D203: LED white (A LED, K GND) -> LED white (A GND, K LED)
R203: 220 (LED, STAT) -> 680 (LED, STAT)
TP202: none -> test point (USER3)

---

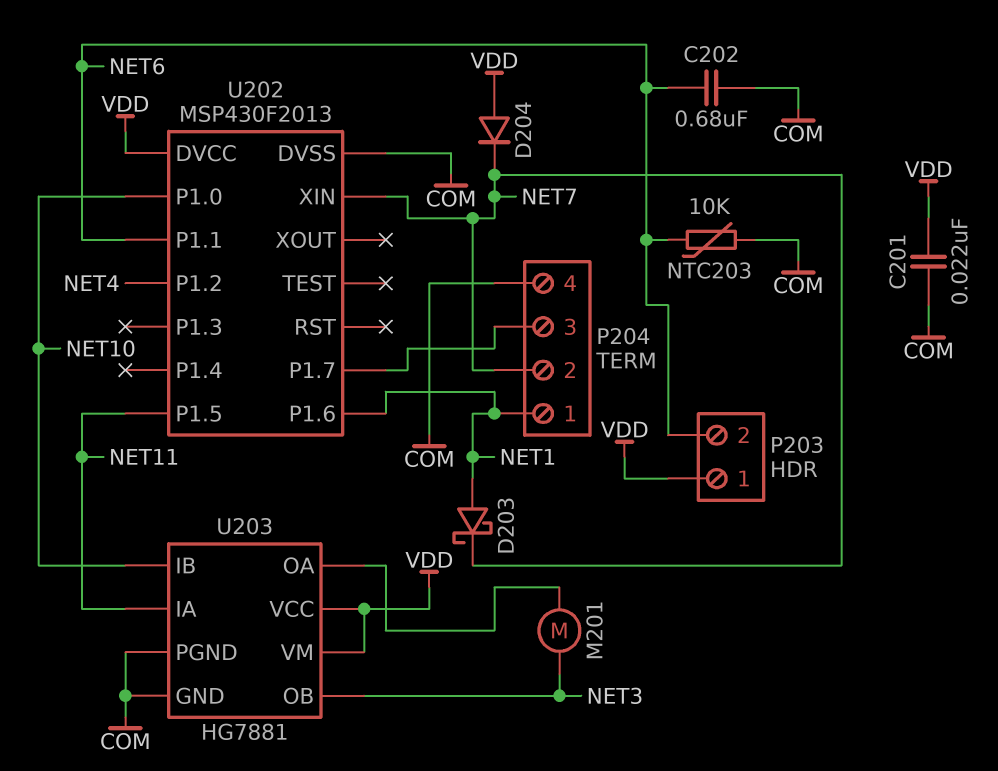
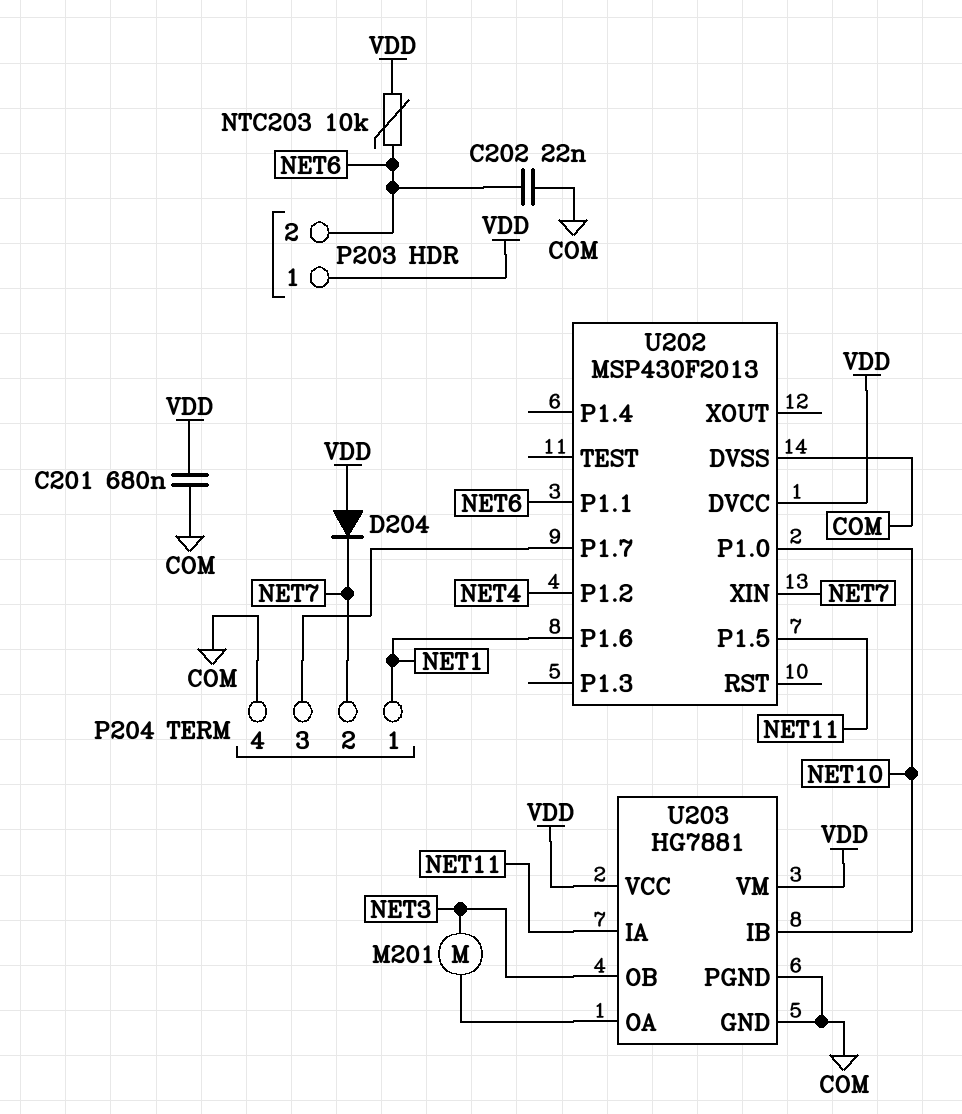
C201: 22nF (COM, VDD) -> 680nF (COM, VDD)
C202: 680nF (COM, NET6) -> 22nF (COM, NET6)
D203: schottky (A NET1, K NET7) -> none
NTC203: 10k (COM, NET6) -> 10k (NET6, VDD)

About this task: With the line holding "C201: 22nF (COM, VDD) -> 680nF (COM, VDD)" as the first and the line holding "NTC203: 10k (COM, NET6) -> 10k (NET6, VDD)" as the last, set down that range of the entries above exactly, and nothing else.

The completed task:
C201: 22nF (COM, VDD) -> 680nF (COM, VDD)
C202: 680nF (COM, NET6) -> 22nF (COM, NET6)
D203: schottky (A NET1, K NET7) -> none
NTC203: 10k (COM, NET6) -> 10k (NET6, VDD)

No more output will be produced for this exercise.